> [Problem statement]: Copy out each of the following lines word for word, keeping every character as it stands.

> [Records for the task]:
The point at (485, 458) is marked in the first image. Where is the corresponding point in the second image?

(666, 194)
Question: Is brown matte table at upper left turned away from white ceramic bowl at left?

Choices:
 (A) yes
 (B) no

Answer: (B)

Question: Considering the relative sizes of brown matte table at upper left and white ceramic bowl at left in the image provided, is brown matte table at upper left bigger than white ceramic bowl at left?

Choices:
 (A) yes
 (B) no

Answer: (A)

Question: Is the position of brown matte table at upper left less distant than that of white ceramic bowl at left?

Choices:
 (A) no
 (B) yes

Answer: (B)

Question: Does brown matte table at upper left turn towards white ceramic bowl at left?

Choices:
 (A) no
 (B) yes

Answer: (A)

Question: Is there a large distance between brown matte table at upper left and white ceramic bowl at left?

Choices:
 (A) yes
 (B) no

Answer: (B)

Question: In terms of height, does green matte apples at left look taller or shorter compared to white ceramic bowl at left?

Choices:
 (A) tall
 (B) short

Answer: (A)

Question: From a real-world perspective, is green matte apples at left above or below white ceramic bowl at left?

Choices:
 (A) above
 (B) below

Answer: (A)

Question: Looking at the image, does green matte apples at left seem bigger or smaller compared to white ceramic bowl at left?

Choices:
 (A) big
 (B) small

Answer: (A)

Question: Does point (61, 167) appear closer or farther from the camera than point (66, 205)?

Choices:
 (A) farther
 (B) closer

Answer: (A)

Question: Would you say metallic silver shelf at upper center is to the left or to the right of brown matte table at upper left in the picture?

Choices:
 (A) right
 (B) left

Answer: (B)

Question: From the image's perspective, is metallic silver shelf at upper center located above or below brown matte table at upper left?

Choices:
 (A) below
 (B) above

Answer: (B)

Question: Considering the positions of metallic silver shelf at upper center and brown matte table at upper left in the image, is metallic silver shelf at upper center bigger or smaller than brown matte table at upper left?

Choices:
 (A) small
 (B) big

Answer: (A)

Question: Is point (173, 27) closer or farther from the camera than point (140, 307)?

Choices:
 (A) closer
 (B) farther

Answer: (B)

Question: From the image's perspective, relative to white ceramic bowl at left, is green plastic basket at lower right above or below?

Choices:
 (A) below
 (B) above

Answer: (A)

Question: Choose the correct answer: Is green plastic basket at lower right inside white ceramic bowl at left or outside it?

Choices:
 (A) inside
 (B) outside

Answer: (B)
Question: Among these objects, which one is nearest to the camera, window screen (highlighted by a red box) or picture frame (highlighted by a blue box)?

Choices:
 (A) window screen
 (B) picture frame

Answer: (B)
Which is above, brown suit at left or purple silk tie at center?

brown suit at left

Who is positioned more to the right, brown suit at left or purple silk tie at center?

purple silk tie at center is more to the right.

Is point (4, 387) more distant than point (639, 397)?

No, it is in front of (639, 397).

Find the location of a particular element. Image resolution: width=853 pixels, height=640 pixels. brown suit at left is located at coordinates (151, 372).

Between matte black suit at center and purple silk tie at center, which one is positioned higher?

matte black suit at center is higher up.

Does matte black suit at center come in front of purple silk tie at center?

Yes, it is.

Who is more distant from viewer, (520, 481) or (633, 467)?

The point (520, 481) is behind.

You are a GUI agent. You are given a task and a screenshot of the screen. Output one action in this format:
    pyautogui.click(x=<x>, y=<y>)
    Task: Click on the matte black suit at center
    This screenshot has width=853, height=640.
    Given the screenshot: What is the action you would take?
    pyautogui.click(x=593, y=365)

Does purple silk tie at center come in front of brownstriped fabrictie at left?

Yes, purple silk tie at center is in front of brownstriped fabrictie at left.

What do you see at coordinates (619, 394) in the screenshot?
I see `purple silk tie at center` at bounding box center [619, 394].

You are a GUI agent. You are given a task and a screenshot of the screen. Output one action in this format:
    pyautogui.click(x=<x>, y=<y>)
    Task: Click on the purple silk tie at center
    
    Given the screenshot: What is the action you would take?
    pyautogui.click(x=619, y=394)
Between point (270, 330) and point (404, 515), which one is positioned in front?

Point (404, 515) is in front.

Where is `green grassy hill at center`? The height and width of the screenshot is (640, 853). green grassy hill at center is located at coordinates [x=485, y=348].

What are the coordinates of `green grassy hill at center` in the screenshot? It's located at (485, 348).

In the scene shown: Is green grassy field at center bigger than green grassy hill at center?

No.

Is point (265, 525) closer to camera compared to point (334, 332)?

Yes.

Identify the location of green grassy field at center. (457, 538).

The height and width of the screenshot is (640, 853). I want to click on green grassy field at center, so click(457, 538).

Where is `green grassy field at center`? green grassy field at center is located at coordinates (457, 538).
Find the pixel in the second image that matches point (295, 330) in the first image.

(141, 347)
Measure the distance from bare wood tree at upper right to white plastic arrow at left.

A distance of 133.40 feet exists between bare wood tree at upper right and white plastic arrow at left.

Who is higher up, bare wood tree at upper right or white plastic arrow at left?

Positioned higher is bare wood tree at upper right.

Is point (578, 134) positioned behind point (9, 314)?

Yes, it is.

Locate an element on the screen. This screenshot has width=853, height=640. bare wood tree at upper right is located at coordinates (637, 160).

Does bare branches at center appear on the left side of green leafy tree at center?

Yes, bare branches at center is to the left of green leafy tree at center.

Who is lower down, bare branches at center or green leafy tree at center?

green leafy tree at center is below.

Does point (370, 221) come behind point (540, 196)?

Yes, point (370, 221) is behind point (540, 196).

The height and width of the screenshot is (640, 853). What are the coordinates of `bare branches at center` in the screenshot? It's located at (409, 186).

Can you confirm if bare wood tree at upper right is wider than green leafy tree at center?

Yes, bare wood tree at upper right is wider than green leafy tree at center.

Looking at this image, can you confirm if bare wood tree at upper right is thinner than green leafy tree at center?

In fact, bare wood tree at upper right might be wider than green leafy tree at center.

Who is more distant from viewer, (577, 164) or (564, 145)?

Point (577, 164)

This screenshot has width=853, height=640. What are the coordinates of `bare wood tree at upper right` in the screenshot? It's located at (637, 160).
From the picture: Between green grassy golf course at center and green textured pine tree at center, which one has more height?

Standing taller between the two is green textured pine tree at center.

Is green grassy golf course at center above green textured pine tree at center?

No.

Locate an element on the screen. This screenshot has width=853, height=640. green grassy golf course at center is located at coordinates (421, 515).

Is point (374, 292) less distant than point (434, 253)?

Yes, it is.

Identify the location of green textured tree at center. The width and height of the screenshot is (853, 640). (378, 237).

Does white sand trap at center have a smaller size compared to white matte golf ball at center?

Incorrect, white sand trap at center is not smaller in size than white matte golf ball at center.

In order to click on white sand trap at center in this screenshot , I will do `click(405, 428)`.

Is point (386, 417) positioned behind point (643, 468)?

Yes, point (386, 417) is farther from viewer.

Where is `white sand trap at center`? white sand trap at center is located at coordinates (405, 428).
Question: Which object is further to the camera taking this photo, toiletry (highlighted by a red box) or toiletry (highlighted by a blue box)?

> [Task response]:
The point at (485, 458) is marked in the first image. Where is the corresponding point in the second image?

(666, 194)
Question: Is brown matte table at upper left turned away from white ceramic bowl at left?

Choices:
 (A) yes
 (B) no

Answer: (B)

Question: Considering the relative sizes of brown matte table at upper left and white ceramic bowl at left in the image provided, is brown matte table at upper left bigger than white ceramic bowl at left?

Choices:
 (A) yes
 (B) no

Answer: (A)

Question: Is the position of brown matte table at upper left less distant than that of white ceramic bowl at left?

Choices:
 (A) no
 (B) yes

Answer: (B)

Question: Does brown matte table at upper left turn towards white ceramic bowl at left?

Choices:
 (A) no
 (B) yes

Answer: (A)

Question: Is there a large distance between brown matte table at upper left and white ceramic bowl at left?

Choices:
 (A) yes
 (B) no

Answer: (B)

Question: In terms of height, does green matte apples at left look taller or shorter compared to white ceramic bowl at left?

Choices:
 (A) tall
 (B) short

Answer: (A)

Question: From a real-world perspective, is green matte apples at left above or below white ceramic bowl at left?

Choices:
 (A) above
 (B) below

Answer: (A)

Question: Looking at the image, does green matte apples at left seem bigger or smaller compared to white ceramic bowl at left?

Choices:
 (A) big
 (B) small

Answer: (A)

Question: Does point (61, 167) appear closer or farther from the camera than point (66, 205)?

Choices:
 (A) farther
 (B) closer

Answer: (A)

Question: Would you say metallic silver shelf at upper center is to the left or to the right of brown matte table at upper left in the picture?

Choices:
 (A) right
 (B) left

Answer: (B)

Question: From the image's perspective, is metallic silver shelf at upper center located above or below brown matte table at upper left?

Choices:
 (A) below
 (B) above

Answer: (B)

Question: Considering the positions of metallic silver shelf at upper center and brown matte table at upper left in the image, is metallic silver shelf at upper center bigger or smaller than brown matte table at upper left?

Choices:
 (A) small
 (B) big

Answer: (A)

Question: Is point (173, 27) closer or farther from the camera than point (140, 307)?

Choices:
 (A) closer
 (B) farther

Answer: (B)

Question: From the image's perspective, relative to white ceramic bowl at left, is green plastic basket at lower right above or below?

Choices:
 (A) below
 (B) above

Answer: (A)

Question: Choose the correct answer: Is green plastic basket at lower right inside white ceramic bowl at left or outside it?

Choices:
 (A) inside
 (B) outside

Answer: (B)
Question: Among these objects, which one is nearest to the camera, window screen (highlighted by a red box) or picture frame (highlighted by a blue box)?

Choices:
 (A) window screen
 (B) picture frame

Answer: (B)
Which is above, brown suit at left or purple silk tie at center?

brown suit at left

Who is positioned more to the right, brown suit at left or purple silk tie at center?

purple silk tie at center is more to the right.

Is point (4, 387) more distant than point (639, 397)?

No, it is in front of (639, 397).

Find the location of a particular element. Image resolution: width=853 pixels, height=640 pixels. brown suit at left is located at coordinates (151, 372).

Between matte black suit at center and purple silk tie at center, which one is positioned higher?

matte black suit at center is higher up.

Does matte black suit at center come in front of purple silk tie at center?

Yes, it is.

Who is more distant from viewer, (520, 481) or (633, 467)?

The point (520, 481) is behind.

You are a GUI agent. You are given a task and a screenshot of the screen. Output one action in this format:
    pyautogui.click(x=<x>, y=<y>)
    Task: Click on the matte black suit at center
    This screenshot has width=853, height=640.
    Given the screenshot: What is the action you would take?
    pyautogui.click(x=593, y=365)

Does purple silk tie at center come in front of brownstriped fabrictie at left?

Yes, purple silk tie at center is in front of brownstriped fabrictie at left.

What do you see at coordinates (619, 394) in the screenshot?
I see `purple silk tie at center` at bounding box center [619, 394].

You are a GUI agent. You are given a task and a screenshot of the screen. Output one action in this format:
    pyautogui.click(x=<x>, y=<y>)
    Task: Click on the purple silk tie at center
    
    Given the screenshot: What is the action you would take?
    pyautogui.click(x=619, y=394)
Between point (270, 330) and point (404, 515), which one is positioned in front?

Point (404, 515) is in front.

Where is `green grassy hill at center`? The height and width of the screenshot is (640, 853). green grassy hill at center is located at coordinates [x=485, y=348].

What are the coordinates of `green grassy hill at center` in the screenshot? It's located at (485, 348).

In the scene shown: Is green grassy field at center bigger than green grassy hill at center?

No.

Is point (265, 525) closer to camera compared to point (334, 332)?

Yes.

Identify the location of green grassy field at center. (457, 538).

The height and width of the screenshot is (640, 853). I want to click on green grassy field at center, so click(457, 538).

Where is `green grassy field at center`? green grassy field at center is located at coordinates (457, 538).
Find the pixel in the second image that matches point (295, 330) in the first image.

(141, 347)
Measure the distance from bare wood tree at upper right to white plastic arrow at left.

A distance of 133.40 feet exists between bare wood tree at upper right and white plastic arrow at left.

Who is higher up, bare wood tree at upper right or white plastic arrow at left?

Positioned higher is bare wood tree at upper right.

Is point (578, 134) positioned behind point (9, 314)?

Yes, it is.

Locate an element on the screen. This screenshot has width=853, height=640. bare wood tree at upper right is located at coordinates (637, 160).

Does bare branches at center appear on the left side of green leafy tree at center?

Yes, bare branches at center is to the left of green leafy tree at center.

Who is lower down, bare branches at center or green leafy tree at center?

green leafy tree at center is below.

Does point (370, 221) come behind point (540, 196)?

Yes, point (370, 221) is behind point (540, 196).

The height and width of the screenshot is (640, 853). What are the coordinates of `bare branches at center` in the screenshot? It's located at (409, 186).

Can you confirm if bare wood tree at upper right is wider than green leafy tree at center?

Yes, bare wood tree at upper right is wider than green leafy tree at center.

Looking at this image, can you confirm if bare wood tree at upper right is thinner than green leafy tree at center?

In fact, bare wood tree at upper right might be wider than green leafy tree at center.

Who is more distant from viewer, (577, 164) or (564, 145)?

Point (577, 164)

This screenshot has width=853, height=640. What are the coordinates of `bare wood tree at upper right` in the screenshot? It's located at (637, 160).
From the picture: Between green grassy golf course at center and green textured pine tree at center, which one has more height?

Standing taller between the two is green textured pine tree at center.

Is green grassy golf course at center above green textured pine tree at center?

No.

Locate an element on the screen. This screenshot has width=853, height=640. green grassy golf course at center is located at coordinates (421, 515).

Is point (374, 292) less distant than point (434, 253)?

Yes, it is.

Identify the location of green textured tree at center. The width and height of the screenshot is (853, 640). (378, 237).

Does white sand trap at center have a smaller size compared to white matte golf ball at center?

Incorrect, white sand trap at center is not smaller in size than white matte golf ball at center.

In order to click on white sand trap at center in this screenshot , I will do `click(405, 428)`.

Is point (386, 417) positioned behind point (643, 468)?

Yes, point (386, 417) is farther from viewer.

Where is `white sand trap at center`? white sand trap at center is located at coordinates (405, 428).
Question: Which object is further to the camera taking this photo, toiletry (highlighted by a red box) or toiletry (highlighted by a blue box)?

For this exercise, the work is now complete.